▶ [LISTED ENTRIES]:

☆ ☆ ☆

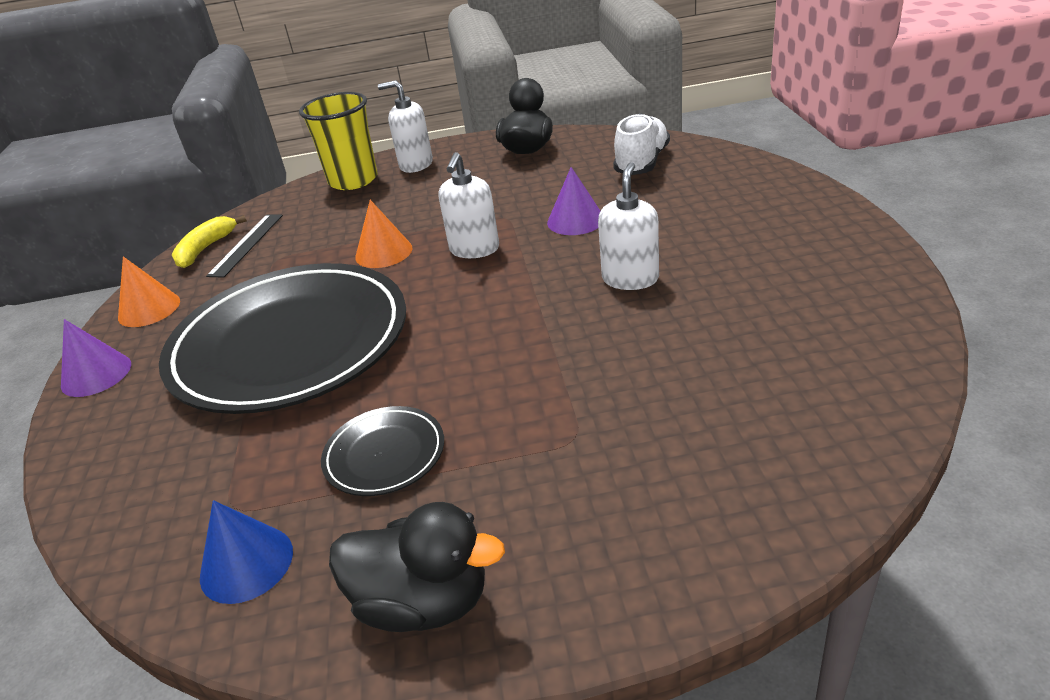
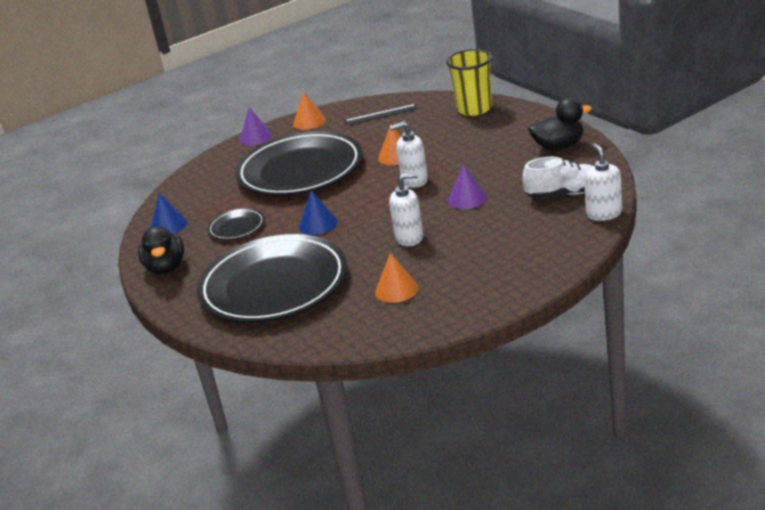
camera: 65 degrees right, 5 degrees down
yellow banana [172,215,247,268] -> none
white soap dispenser [378,80,433,173] -> white soap dispenser moved to [584,143,622,221]
none -> black plate [197,234,347,323]
none -> blue cone [299,190,338,235]
none -> orange cone [375,253,418,303]

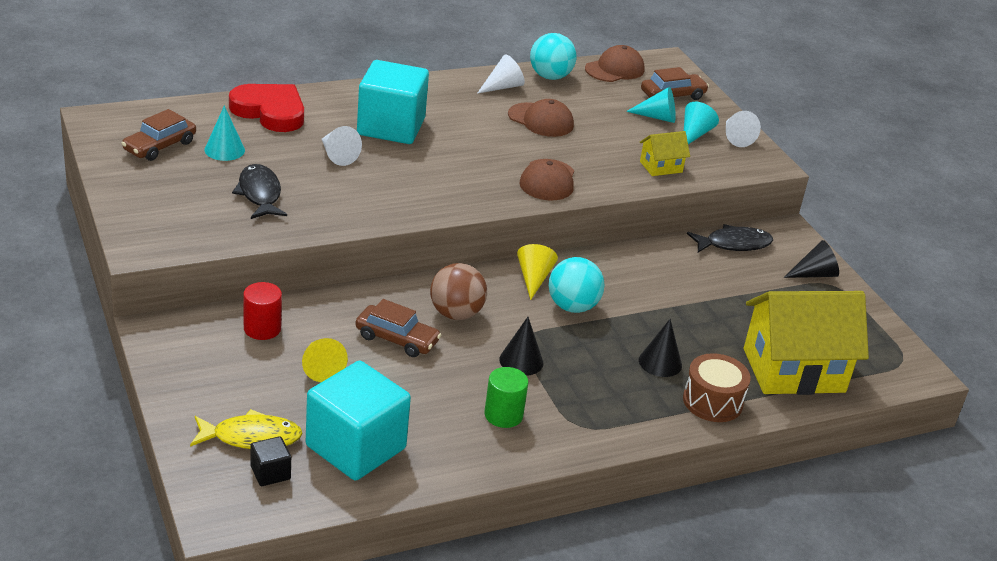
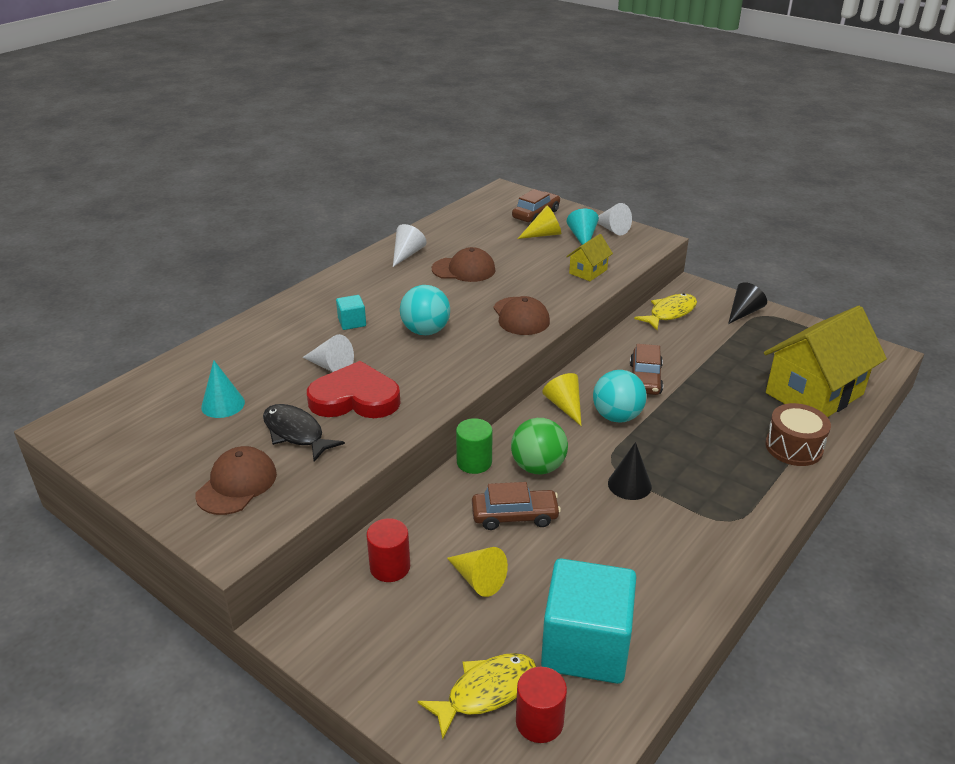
camera: 25 degrees left, 0 degrees up
brown car [121,109,196,161] -> brown car moved to [630,344,663,395]
red heart [229,84,304,132] -> red heart moved to [307,361,401,418]
black cube [251,436,291,486] -> red cylinder [516,667,567,743]
turquoise cube [357,60,429,144] -> turquoise cube [336,295,366,330], size x0.43
brown ball [430,263,487,320] -> green ball [511,418,568,474]
green cylinder [484,367,528,428] -> green cylinder moved to [456,418,493,474]
turquoise ball [530,33,577,80] -> turquoise ball moved to [400,285,450,335]
brown cap [585,45,645,82] -> brown cap moved to [195,446,277,515]
turquoise cone [626,87,676,123] -> yellow cone [518,206,561,239]
black cone [639,319,682,377] -> none
black fish [687,224,773,253] -> yellow fish [634,293,697,330]

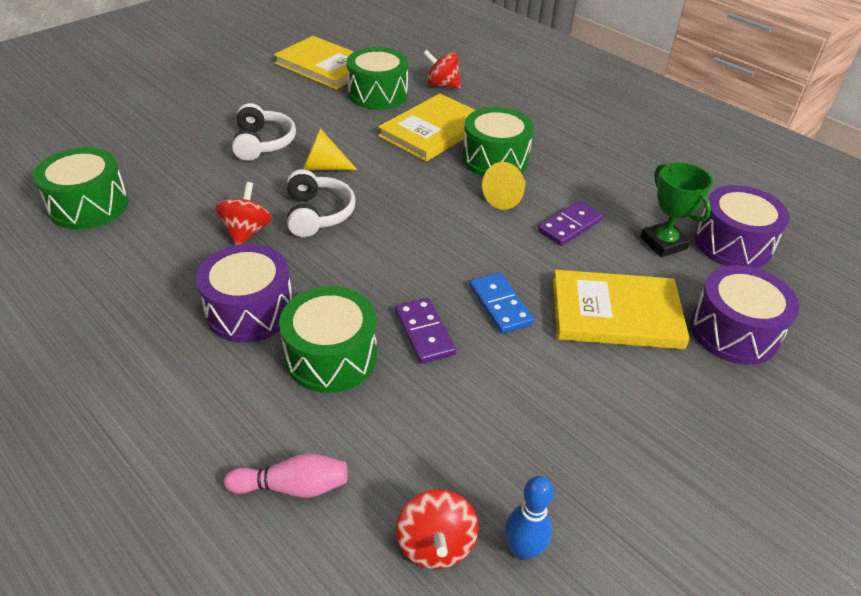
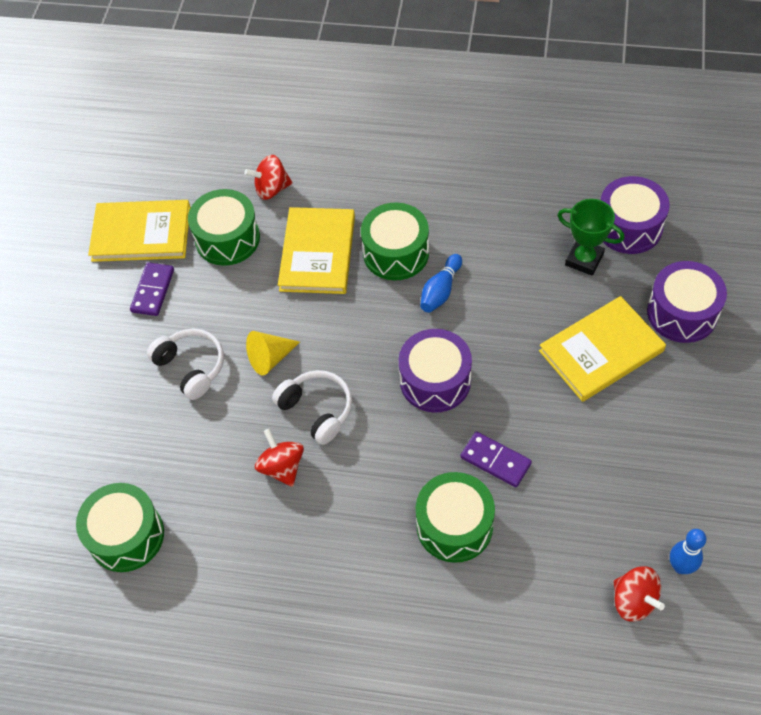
camera: 30 degrees left, 15 degrees up
purple drum [196,244,293,343] -> purple drum moved to [399,329,472,413]
pink bowling pin [224,453,348,498] -> none
blue domino [469,272,534,334] -> none
yellow cone [482,162,525,210] -> blue bowling pin [420,254,462,313]
purple domino [538,201,603,246] -> purple domino moved to [130,262,174,316]

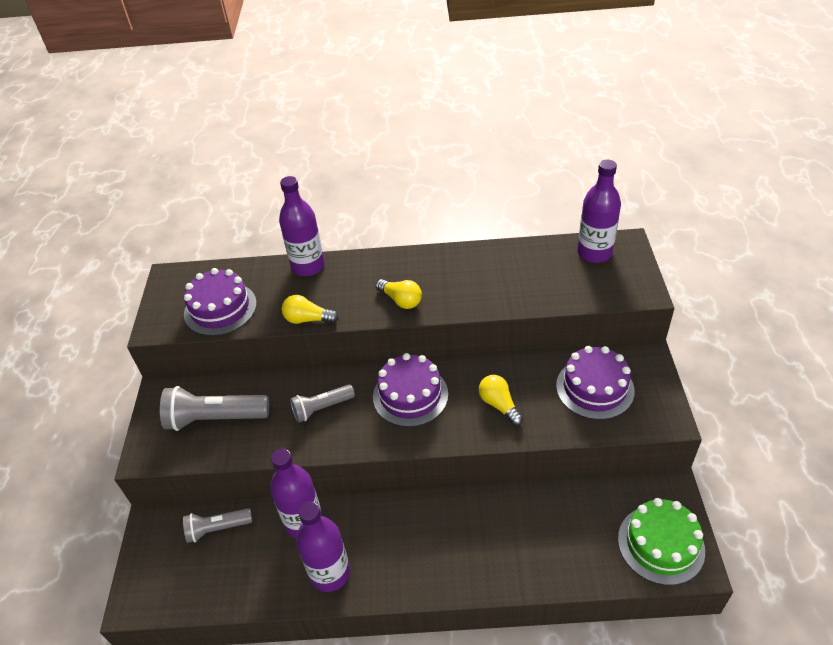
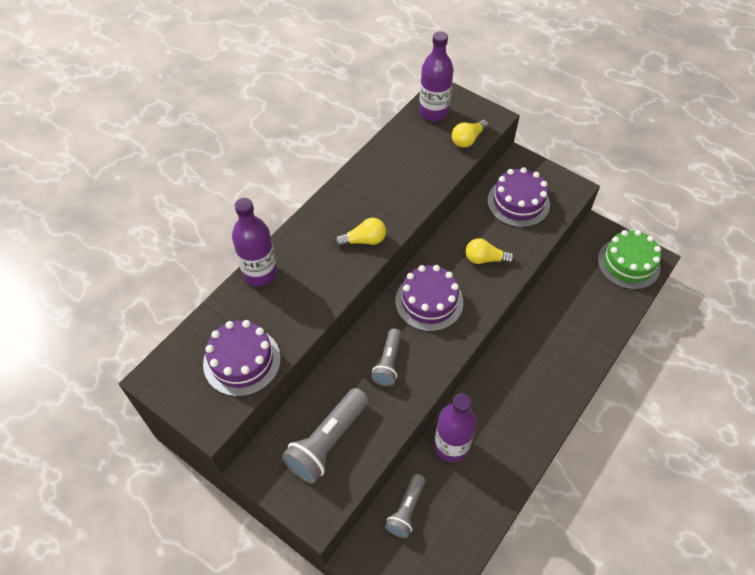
camera: 55 degrees left, 10 degrees up
yellow light bulb [282,295,339,324] -> yellow light bulb moved to [452,120,489,148]
purple bottle [296,502,350,592] -> none

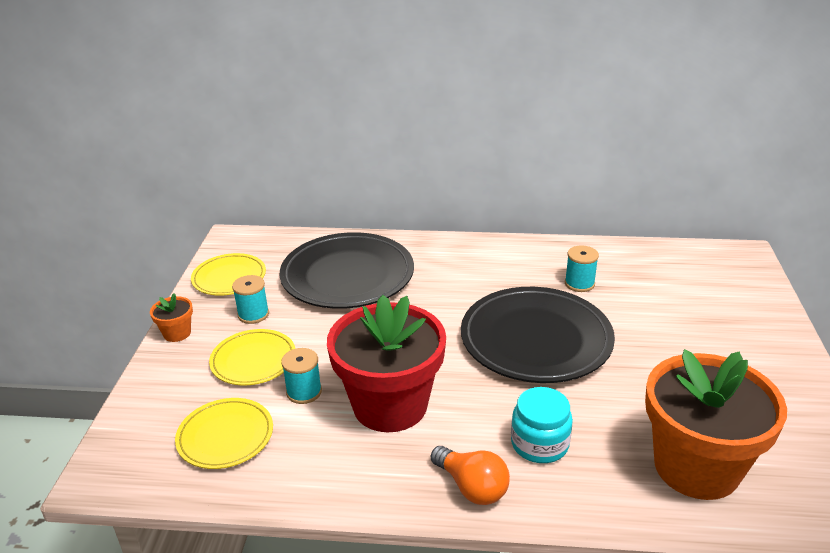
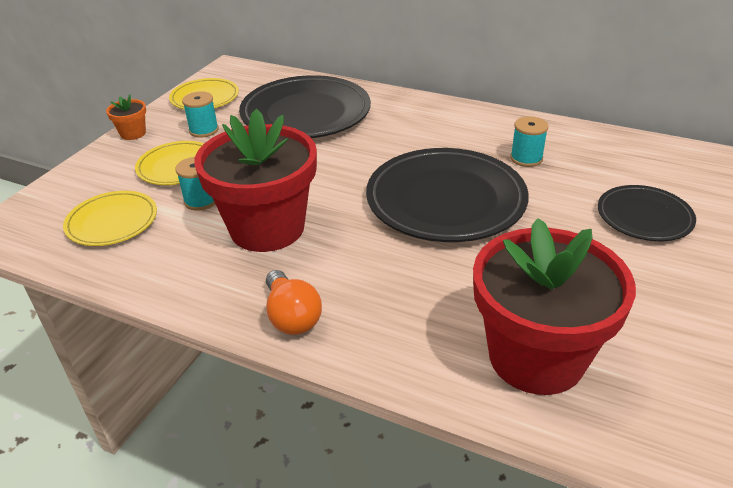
camera: 20 degrees right, 5 degrees up
turquoise jar [511,387,573,463] -> none
orange flower pot [645,349,787,500] -> red flower pot [473,218,636,395]
none -> black plate [598,185,696,241]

☆ ☆ ☆

▶ [WHAT IS BEING ASKED]:
Restate word for word only the lines that run from the line holding "brown ball [430,263,487,320]" to the end of the data, both ends kept, leaving every picture out.

▶ [EXERCISE RESPONSE]:
brown ball [430,263,487,320] -> green ball [511,418,568,474]
green cylinder [484,367,528,428] -> green cylinder moved to [456,418,493,474]
turquoise ball [530,33,577,80] -> turquoise ball moved to [400,285,450,335]
brown cap [585,45,645,82] -> brown cap moved to [195,446,277,515]
turquoise cone [626,87,676,123] -> yellow cone [518,206,561,239]
black cone [639,319,682,377] -> none
black fish [687,224,773,253] -> yellow fish [634,293,697,330]

camera: 30 degrees left, 15 degrees up
purple drum [196,244,293,343] -> purple drum moved to [399,329,472,413]
pink bowling pin [224,453,348,498] -> none
blue domino [469,272,534,334] -> none
yellow cone [482,162,525,210] -> blue bowling pin [420,254,462,313]
purple domino [538,201,603,246] -> purple domino moved to [130,262,174,316]

camera: 55 degrees left, 10 degrees up
yellow light bulb [282,295,339,324] -> yellow light bulb moved to [452,120,489,148]
purple bottle [296,502,350,592] -> none

camera: 20 degrees right, 5 degrees up
turquoise jar [511,387,573,463] -> none
orange flower pot [645,349,787,500] -> red flower pot [473,218,636,395]
none -> black plate [598,185,696,241]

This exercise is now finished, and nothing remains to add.